Material supplied |
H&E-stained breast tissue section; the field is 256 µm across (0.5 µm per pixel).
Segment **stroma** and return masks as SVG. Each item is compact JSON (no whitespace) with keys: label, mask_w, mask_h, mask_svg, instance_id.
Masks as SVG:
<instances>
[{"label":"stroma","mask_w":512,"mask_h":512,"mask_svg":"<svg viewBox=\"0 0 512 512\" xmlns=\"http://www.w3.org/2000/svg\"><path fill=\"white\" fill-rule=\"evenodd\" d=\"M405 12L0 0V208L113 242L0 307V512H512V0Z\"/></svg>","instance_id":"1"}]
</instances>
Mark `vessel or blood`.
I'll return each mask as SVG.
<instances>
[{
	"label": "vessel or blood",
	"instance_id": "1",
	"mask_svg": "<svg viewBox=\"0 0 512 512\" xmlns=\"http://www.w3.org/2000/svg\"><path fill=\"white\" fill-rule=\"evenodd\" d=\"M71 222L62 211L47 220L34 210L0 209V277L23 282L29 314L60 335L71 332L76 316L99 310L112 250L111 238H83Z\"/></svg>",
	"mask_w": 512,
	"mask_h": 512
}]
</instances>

To do | Your task is to transcribe the material exactly.

The response |
H&E-stained breast tissue section; the field is 256 µm across (0.5 µm per pixel).
Segment **stroma** and return masks as SVG. Each item is compact JSON (no whitespace) with keys: label, mask_w, mask_h, mask_svg, instance_id.
Masks as SVG:
<instances>
[{"label":"stroma","mask_w":512,"mask_h":512,"mask_svg":"<svg viewBox=\"0 0 512 512\" xmlns=\"http://www.w3.org/2000/svg\"><path fill=\"white\" fill-rule=\"evenodd\" d=\"M405 12L0 0V208L113 242L0 307V512H512V0Z\"/></svg>","instance_id":"1"}]
</instances>
Mark `vessel or blood`.
I'll return each mask as SVG.
<instances>
[{
	"label": "vessel or blood",
	"instance_id": "1",
	"mask_svg": "<svg viewBox=\"0 0 512 512\" xmlns=\"http://www.w3.org/2000/svg\"><path fill=\"white\" fill-rule=\"evenodd\" d=\"M71 222L62 211L47 220L34 210L0 209V277L23 282L29 314L60 335L71 332L76 316L99 310L112 250L111 238H83Z\"/></svg>",
	"mask_w": 512,
	"mask_h": 512
}]
</instances>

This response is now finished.